» **COLLECTED DATA**:
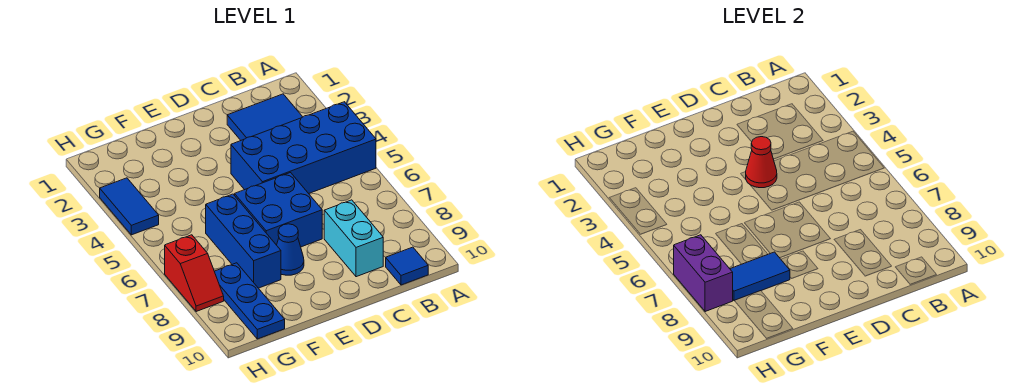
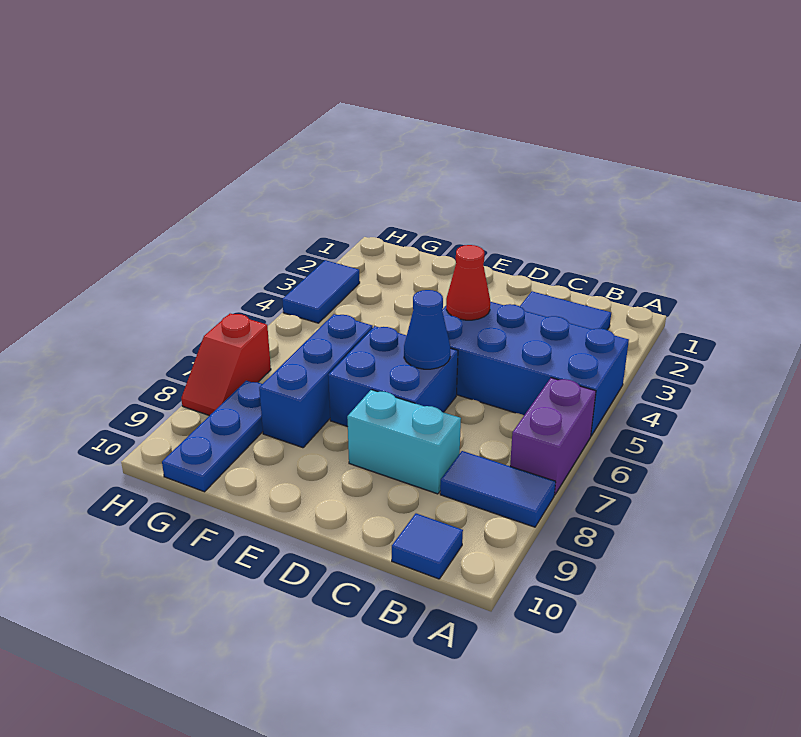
cyan brick C8:C9 level 1 -> cyan brick C8:D8 level 1
blue cone E8 level 1 -> blue cone D6 level 2
blue tile F8:G8 level 2 -> blue tile A8:B8 level 1
purple brick H7:H8 level 2 -> purple brick A6:A7 level 1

» **AIM OF THE EXERCISE**:
Through to the final line, copy the material above exactly and skip the images.

» **RESPONSE TO THIS TASK**:
cyan brick C8:C9 level 1 -> cyan brick C8:D8 level 1
blue cone E8 level 1 -> blue cone D6 level 2
blue tile F8:G8 level 2 -> blue tile A8:B8 level 1
purple brick H7:H8 level 2 -> purple brick A6:A7 level 1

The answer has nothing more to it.